Task goal: Format as a numbered list the lines from the line with "requisitions [592, 1480]" to the line with "loader [420, 194]", both included. Leave out any blank lines.
====
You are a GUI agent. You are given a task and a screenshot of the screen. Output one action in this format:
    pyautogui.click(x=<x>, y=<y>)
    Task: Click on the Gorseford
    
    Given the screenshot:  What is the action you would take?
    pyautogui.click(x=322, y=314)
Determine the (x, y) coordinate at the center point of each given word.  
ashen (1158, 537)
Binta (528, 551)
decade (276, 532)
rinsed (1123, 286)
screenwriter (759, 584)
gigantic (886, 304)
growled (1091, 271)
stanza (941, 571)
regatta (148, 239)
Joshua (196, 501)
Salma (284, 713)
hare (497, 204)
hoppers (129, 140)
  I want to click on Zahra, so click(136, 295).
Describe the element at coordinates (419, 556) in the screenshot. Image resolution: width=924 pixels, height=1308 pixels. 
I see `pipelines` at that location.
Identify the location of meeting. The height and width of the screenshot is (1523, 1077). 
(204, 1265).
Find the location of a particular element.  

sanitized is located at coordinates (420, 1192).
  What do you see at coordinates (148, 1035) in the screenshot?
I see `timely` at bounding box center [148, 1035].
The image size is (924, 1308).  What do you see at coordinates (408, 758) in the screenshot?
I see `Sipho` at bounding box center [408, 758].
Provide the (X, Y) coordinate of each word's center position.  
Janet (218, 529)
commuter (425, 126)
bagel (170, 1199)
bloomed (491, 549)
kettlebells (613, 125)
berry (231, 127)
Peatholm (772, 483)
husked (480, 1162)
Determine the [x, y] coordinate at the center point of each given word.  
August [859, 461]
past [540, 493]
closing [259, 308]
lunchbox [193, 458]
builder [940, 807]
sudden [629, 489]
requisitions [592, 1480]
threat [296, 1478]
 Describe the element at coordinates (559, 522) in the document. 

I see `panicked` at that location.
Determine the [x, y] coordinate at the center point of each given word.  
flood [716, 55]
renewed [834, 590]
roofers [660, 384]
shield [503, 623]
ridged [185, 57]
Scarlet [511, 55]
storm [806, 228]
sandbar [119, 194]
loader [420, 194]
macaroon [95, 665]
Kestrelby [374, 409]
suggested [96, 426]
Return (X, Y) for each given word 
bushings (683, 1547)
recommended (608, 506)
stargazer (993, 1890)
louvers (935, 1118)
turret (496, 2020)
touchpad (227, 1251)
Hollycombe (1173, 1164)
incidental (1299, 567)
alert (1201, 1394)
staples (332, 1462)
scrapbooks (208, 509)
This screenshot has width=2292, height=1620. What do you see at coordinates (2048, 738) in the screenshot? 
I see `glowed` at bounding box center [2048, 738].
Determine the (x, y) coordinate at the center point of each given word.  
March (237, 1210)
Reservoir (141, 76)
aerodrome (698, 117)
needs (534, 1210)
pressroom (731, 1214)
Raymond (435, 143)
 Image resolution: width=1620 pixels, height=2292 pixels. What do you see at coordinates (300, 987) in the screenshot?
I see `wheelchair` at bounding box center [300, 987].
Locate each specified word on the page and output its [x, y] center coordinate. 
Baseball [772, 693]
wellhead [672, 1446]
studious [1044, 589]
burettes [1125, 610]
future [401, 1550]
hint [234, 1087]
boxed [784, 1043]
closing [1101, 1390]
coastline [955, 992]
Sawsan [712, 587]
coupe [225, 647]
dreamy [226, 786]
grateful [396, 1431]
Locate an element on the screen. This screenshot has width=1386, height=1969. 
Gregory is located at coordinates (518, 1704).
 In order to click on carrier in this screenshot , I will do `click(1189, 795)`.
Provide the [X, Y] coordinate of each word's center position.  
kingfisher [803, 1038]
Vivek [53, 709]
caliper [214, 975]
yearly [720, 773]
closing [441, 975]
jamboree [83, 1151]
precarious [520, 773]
====
Solution below:
1. requisitions [592, 1480]
2. threat [296, 1478]
3.  Describe the element at coordinates (559, 522) in the document. 
4. I see `panicked` at that location.
5. Determine the [x, y] coordinate at the center point of each given word.  
6. flood [716, 55]
7. renewed [834, 590]
8. roofers [660, 384]
9. shield [503, 623]
10. ridged [185, 57]
11. Scarlet [511, 55]
12. storm [806, 228]
13. sandbar [119, 194]
14. loader [420, 194]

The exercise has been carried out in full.